#### [What is needed]
Pictures excluded, return every entry exactly, please.

**** Exercise materials ****

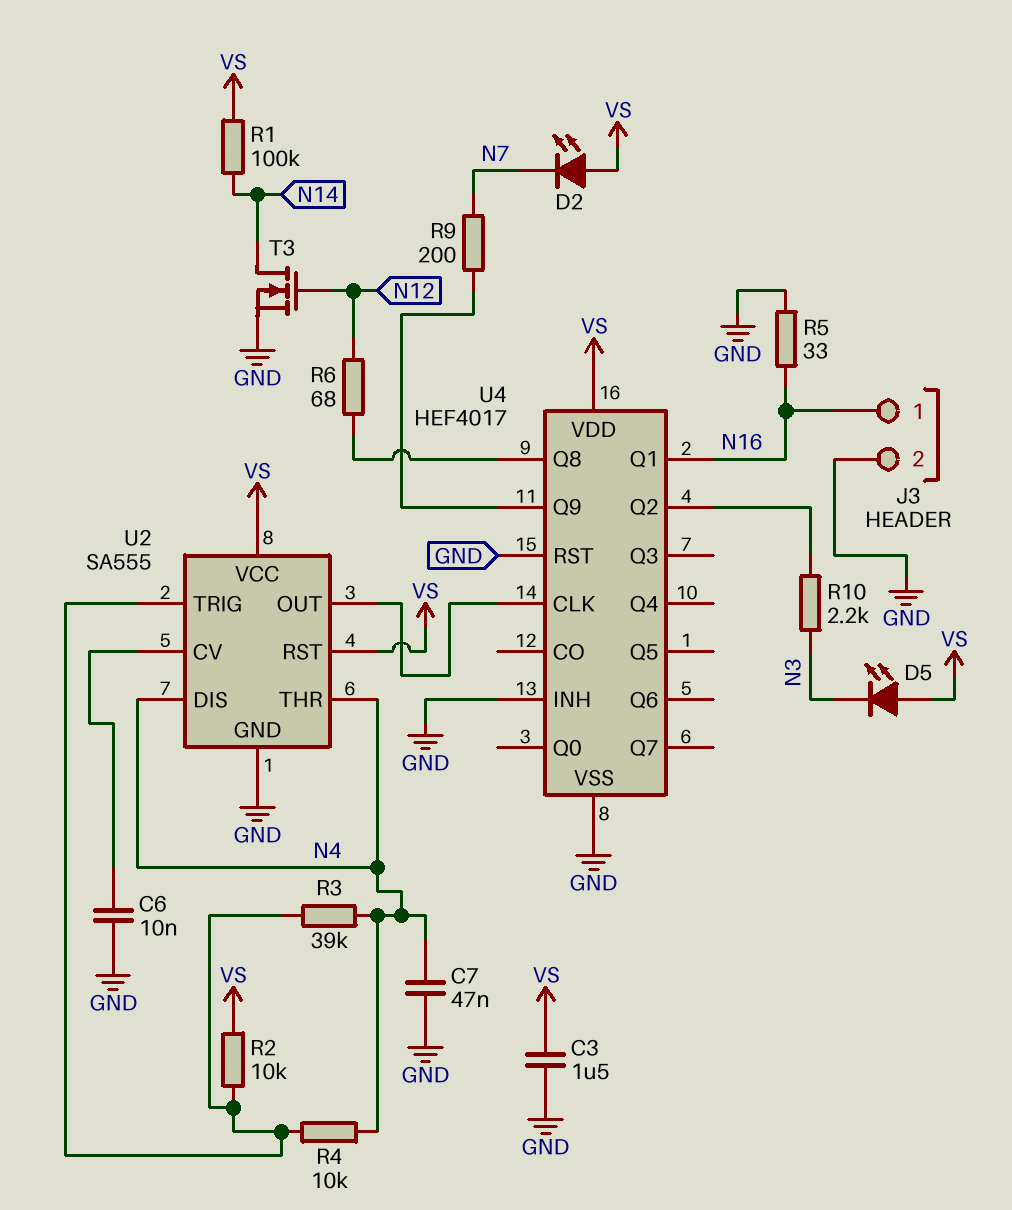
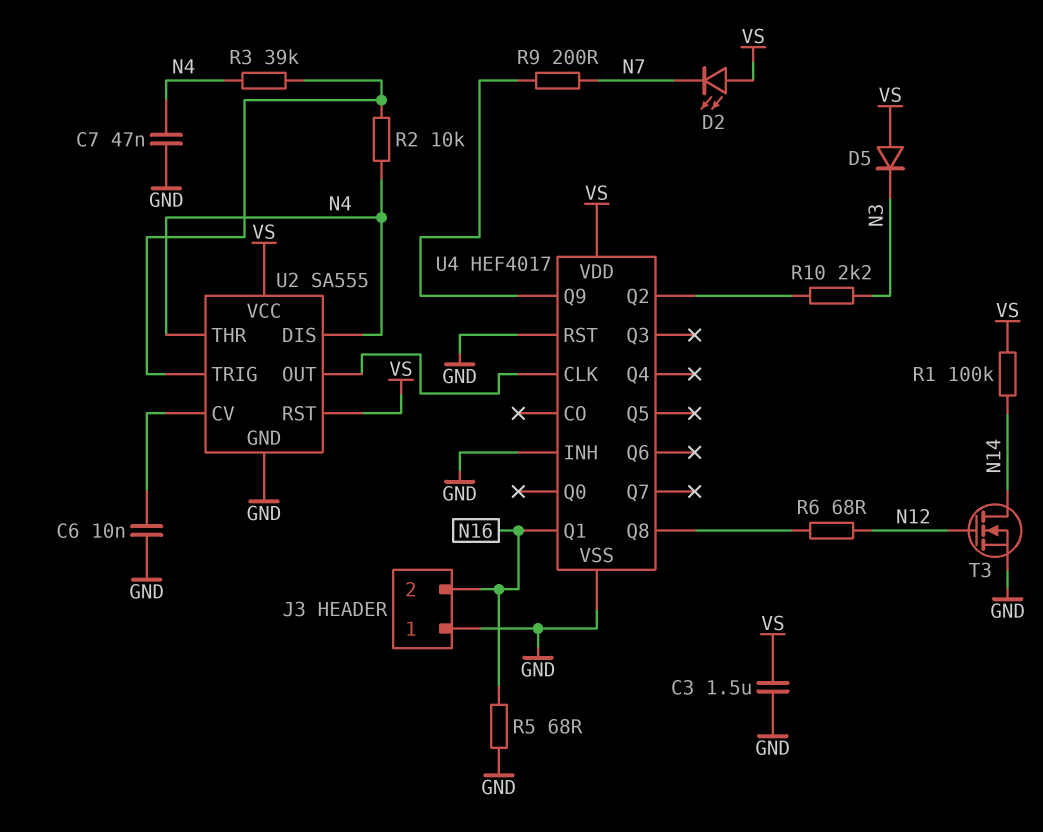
D5: LED (A VS, K N3) -> diode (A VS, K N3)
J3 pin 1: N16 -> GND
J3 pin 2: GND -> N16
R2: 10k (U2/TRIG, VS) -> 10k (N4, U2/TRIG)
R4: 10k (N4, U2/TRIG) -> none
R5: 33 (GND, N16) -> 68 (GND, N16)

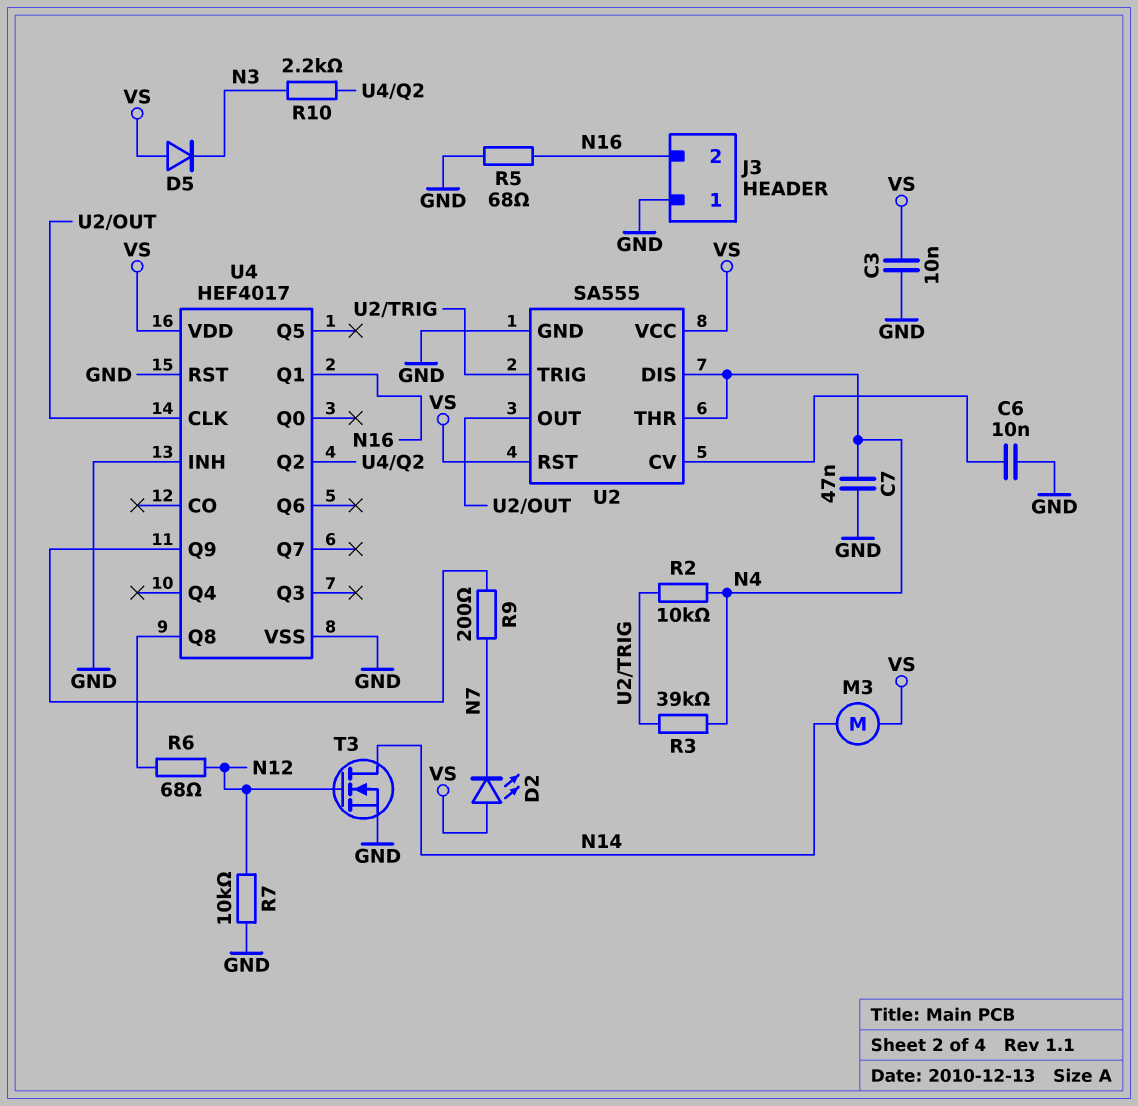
C3: 1.5uF (GND, VS) -> 10nF (GND, VS)
M3: none -> motor (N14, VS)
R1: 100k (N14, VS) -> none
R7: none -> 10k (GND, N12)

****

#### [Response area]
D5: LED (A VS, K N3) -> diode (A VS, K N3)
J3 pin 1: N16 -> GND
J3 pin 2: GND -> N16
R2: 10k (U2/TRIG, VS) -> 10k (N4, U2/TRIG)
R4: 10k (N4, U2/TRIG) -> none
R5: 33 (GND, N16) -> 68 (GND, N16)

C3: 1.5uF (GND, VS) -> 10nF (GND, VS)
M3: none -> motor (N14, VS)
R1: 100k (N14, VS) -> none
R7: none -> 10k (GND, N12)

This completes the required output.